→ **WORK REQUIRED**
Copy the lines below word for word.

→ **ENTRIES**
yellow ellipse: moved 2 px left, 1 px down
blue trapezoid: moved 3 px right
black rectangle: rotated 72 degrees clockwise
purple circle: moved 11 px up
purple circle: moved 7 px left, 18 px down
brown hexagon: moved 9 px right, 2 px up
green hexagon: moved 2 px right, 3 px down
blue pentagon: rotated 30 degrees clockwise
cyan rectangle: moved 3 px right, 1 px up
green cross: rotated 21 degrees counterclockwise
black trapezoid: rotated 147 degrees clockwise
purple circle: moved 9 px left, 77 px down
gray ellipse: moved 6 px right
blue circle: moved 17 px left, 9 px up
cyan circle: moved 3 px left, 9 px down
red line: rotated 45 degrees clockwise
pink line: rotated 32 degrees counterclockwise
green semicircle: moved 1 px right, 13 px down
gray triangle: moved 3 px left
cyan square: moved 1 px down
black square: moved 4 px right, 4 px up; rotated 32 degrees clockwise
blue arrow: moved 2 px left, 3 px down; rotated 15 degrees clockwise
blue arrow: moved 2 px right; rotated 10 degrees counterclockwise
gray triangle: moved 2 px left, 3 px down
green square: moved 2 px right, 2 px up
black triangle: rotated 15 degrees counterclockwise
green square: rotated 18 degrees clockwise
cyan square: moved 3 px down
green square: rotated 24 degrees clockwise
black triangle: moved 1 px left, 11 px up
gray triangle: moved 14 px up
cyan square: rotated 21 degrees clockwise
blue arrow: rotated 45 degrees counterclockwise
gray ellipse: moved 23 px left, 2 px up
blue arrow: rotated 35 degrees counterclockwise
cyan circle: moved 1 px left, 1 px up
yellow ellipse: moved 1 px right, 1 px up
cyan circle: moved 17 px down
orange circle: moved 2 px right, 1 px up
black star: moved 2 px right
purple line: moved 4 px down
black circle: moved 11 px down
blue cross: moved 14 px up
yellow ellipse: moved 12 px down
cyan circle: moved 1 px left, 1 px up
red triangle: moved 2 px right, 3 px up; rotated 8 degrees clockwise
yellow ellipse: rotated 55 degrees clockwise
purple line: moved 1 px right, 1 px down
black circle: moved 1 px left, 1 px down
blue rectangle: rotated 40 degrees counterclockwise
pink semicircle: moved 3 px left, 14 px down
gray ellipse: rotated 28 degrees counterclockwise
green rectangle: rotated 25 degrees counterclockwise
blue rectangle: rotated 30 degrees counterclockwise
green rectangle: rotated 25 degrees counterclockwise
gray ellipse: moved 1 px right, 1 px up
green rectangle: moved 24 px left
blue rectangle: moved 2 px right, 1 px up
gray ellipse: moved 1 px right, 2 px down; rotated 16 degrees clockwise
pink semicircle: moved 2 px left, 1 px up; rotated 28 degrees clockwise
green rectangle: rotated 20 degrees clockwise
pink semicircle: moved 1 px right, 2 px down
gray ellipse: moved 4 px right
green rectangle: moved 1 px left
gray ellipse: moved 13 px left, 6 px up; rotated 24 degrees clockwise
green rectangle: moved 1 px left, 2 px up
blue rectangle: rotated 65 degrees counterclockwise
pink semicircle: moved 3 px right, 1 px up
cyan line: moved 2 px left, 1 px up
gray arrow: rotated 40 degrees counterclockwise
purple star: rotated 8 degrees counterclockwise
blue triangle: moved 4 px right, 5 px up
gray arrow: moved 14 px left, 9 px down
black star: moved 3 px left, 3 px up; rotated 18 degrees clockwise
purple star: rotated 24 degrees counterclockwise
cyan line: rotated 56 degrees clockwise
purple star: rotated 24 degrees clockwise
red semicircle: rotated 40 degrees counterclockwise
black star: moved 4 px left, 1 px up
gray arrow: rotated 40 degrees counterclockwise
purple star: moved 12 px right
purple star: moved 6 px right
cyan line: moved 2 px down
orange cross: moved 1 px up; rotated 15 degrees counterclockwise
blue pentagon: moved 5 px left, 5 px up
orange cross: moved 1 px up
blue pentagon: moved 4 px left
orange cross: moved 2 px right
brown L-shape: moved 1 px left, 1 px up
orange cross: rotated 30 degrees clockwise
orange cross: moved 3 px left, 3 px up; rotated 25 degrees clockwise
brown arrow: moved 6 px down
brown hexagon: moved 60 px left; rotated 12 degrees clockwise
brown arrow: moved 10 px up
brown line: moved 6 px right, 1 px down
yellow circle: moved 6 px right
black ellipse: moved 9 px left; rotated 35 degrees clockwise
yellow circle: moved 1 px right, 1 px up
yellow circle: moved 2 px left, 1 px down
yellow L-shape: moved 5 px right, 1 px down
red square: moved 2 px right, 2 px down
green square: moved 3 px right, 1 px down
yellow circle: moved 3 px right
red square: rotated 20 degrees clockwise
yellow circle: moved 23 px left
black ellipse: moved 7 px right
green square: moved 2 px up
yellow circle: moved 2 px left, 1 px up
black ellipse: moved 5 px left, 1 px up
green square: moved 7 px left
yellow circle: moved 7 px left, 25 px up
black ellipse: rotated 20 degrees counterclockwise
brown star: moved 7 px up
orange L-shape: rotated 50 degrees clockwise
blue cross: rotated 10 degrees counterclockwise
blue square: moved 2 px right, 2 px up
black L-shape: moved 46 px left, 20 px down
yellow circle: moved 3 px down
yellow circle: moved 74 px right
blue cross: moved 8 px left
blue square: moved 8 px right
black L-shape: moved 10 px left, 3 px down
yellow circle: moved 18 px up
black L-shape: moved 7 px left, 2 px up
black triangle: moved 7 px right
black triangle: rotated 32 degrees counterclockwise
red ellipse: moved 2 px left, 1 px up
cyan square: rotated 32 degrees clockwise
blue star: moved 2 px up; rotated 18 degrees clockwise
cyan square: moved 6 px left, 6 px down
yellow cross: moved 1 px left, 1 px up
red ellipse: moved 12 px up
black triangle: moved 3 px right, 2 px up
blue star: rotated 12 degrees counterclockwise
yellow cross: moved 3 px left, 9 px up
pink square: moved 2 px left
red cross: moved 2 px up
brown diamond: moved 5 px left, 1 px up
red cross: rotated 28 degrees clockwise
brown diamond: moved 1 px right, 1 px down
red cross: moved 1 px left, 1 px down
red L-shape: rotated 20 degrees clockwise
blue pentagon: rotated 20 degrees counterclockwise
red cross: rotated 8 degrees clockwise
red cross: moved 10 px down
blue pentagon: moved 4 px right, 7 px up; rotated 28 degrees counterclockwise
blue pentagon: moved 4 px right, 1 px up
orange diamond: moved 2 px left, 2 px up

→ **WRITTEN ANSWER**
yellow ellipse: moved 2 px left, 1 px down
blue trapezoid: moved 3 px right
black rectangle: rotated 72 degrees clockwise
purple circle: moved 11 px up
purple circle: moved 7 px left, 18 px down
brown hexagon: moved 9 px right, 2 px up
green hexagon: moved 2 px right, 3 px down
blue pentagon: rotated 30 degrees clockwise
cyan rectangle: moved 3 px right, 1 px up
green cross: rotated 21 degrees counterclockwise
black trapezoid: rotated 147 degrees clockwise
purple circle: moved 9 px left, 77 px down
gray ellipse: moved 6 px right
blue circle: moved 17 px left, 9 px up
cyan circle: moved 3 px left, 9 px down
red line: rotated 45 degrees clockwise
pink line: rotated 32 degrees counterclockwise
green semicircle: moved 1 px right, 13 px down
gray triangle: moved 3 px left
cyan square: moved 1 px down
black square: moved 4 px right, 4 px up; rotated 32 degrees clockwise
blue arrow: moved 2 px left, 3 px down; rotated 15 degrees clockwise
blue arrow: moved 2 px right; rotated 10 degrees counterclockwise
gray triangle: moved 2 px left, 3 px down
green square: moved 2 px right, 2 px up
black triangle: rotated 15 degrees counterclockwise
green square: rotated 18 degrees clockwise
cyan square: moved 3 px down
green square: rotated 24 degrees clockwise
black triangle: moved 1 px left, 11 px up
gray triangle: moved 14 px up
cyan square: rotated 21 degrees clockwise
blue arrow: rotated 45 degrees counterclockwise
gray ellipse: moved 23 px left, 2 px up
blue arrow: rotated 35 degrees counterclockwise
cyan circle: moved 1 px left, 1 px up
yellow ellipse: moved 1 px right, 1 px up
cyan circle: moved 17 px down
orange circle: moved 2 px right, 1 px up
black star: moved 2 px right
purple line: moved 4 px down
black circle: moved 11 px down
blue cross: moved 14 px up
yellow ellipse: moved 12 px down
cyan circle: moved 1 px left, 1 px up
red triangle: moved 2 px right, 3 px up; rotated 8 degrees clockwise
yellow ellipse: rotated 55 degrees clockwise
purple line: moved 1 px right, 1 px down
black circle: moved 1 px left, 1 px down
blue rectangle: rotated 40 degrees counterclockwise
pink semicircle: moved 3 px left, 14 px down
gray ellipse: rotated 28 degrees counterclockwise
green rectangle: rotated 25 degrees counterclockwise
blue rectangle: rotated 30 degrees counterclockwise
green rectangle: rotated 25 degrees counterclockwise
gray ellipse: moved 1 px right, 1 px up
green rectangle: moved 24 px left
blue rectangle: moved 2 px right, 1 px up
gray ellipse: moved 1 px right, 2 px down; rotated 16 degrees clockwise
pink semicircle: moved 2 px left, 1 px up; rotated 28 degrees clockwise
green rectangle: rotated 20 degrees clockwise
pink semicircle: moved 1 px right, 2 px down
gray ellipse: moved 4 px right
green rectangle: moved 1 px left
gray ellipse: moved 13 px left, 6 px up; rotated 24 degrees clockwise
green rectangle: moved 1 px left, 2 px up
blue rectangle: rotated 65 degrees counterclockwise
pink semicircle: moved 3 px right, 1 px up
cyan line: moved 2 px left, 1 px up
gray arrow: rotated 40 degrees counterclockwise
purple star: rotated 8 degrees counterclockwise
blue triangle: moved 4 px right, 5 px up
gray arrow: moved 14 px left, 9 px down
black star: moved 3 px left, 3 px up; rotated 18 degrees clockwise
purple star: rotated 24 degrees counterclockwise
cyan line: rotated 56 degrees clockwise
purple star: rotated 24 degrees clockwise
red semicircle: rotated 40 degrees counterclockwise
black star: moved 4 px left, 1 px up
gray arrow: rotated 40 degrees counterclockwise
purple star: moved 12 px right
purple star: moved 6 px right
cyan line: moved 2 px down
orange cross: moved 1 px up; rotated 15 degrees counterclockwise
blue pentagon: moved 5 px left, 5 px up
orange cross: moved 1 px up
blue pentagon: moved 4 px left
orange cross: moved 2 px right
brown L-shape: moved 1 px left, 1 px up
orange cross: rotated 30 degrees clockwise
orange cross: moved 3 px left, 3 px up; rotated 25 degrees clockwise
brown arrow: moved 6 px down
brown hexagon: moved 60 px left; rotated 12 degrees clockwise
brown arrow: moved 10 px up
brown line: moved 6 px right, 1 px down
yellow circle: moved 6 px right
black ellipse: moved 9 px left; rotated 35 degrees clockwise
yellow circle: moved 1 px right, 1 px up
yellow circle: moved 2 px left, 1 px down
yellow L-shape: moved 5 px right, 1 px down
red square: moved 2 px right, 2 px down
green square: moved 3 px right, 1 px down
yellow circle: moved 3 px right
red square: rotated 20 degrees clockwise
yellow circle: moved 23 px left
black ellipse: moved 7 px right
green square: moved 2 px up
yellow circle: moved 2 px left, 1 px up
black ellipse: moved 5 px left, 1 px up
green square: moved 7 px left
yellow circle: moved 7 px left, 25 px up
black ellipse: rotated 20 degrees counterclockwise
brown star: moved 7 px up
orange L-shape: rotated 50 degrees clockwise
blue cross: rotated 10 degrees counterclockwise
blue square: moved 2 px right, 2 px up
black L-shape: moved 46 px left, 20 px down
yellow circle: moved 3 px down
yellow circle: moved 74 px right
blue cross: moved 8 px left
blue square: moved 8 px right
black L-shape: moved 10 px left, 3 px down
yellow circle: moved 18 px up
black L-shape: moved 7 px left, 2 px up
black triangle: moved 7 px right
black triangle: rotated 32 degrees counterclockwise
red ellipse: moved 2 px left, 1 px up
cyan square: rotated 32 degrees clockwise
blue star: moved 2 px up; rotated 18 degrees clockwise
cyan square: moved 6 px left, 6 px down
yellow cross: moved 1 px left, 1 px up
red ellipse: moved 12 px up
black triangle: moved 3 px right, 2 px up
blue star: rotated 12 degrees counterclockwise
yellow cross: moved 3 px left, 9 px up
pink square: moved 2 px left
red cross: moved 2 px up
brown diamond: moved 5 px left, 1 px up
red cross: rotated 28 degrees clockwise
brown diamond: moved 1 px right, 1 px down
red cross: moved 1 px left, 1 px down
red L-shape: rotated 20 degrees clockwise
blue pentagon: rotated 20 degrees counterclockwise
red cross: rotated 8 degrees clockwise
red cross: moved 10 px down
blue pentagon: moved 4 px right, 7 px up; rotated 28 degrees counterclockwise
blue pentagon: moved 4 px right, 1 px up
orange diamond: moved 2 px left, 2 px up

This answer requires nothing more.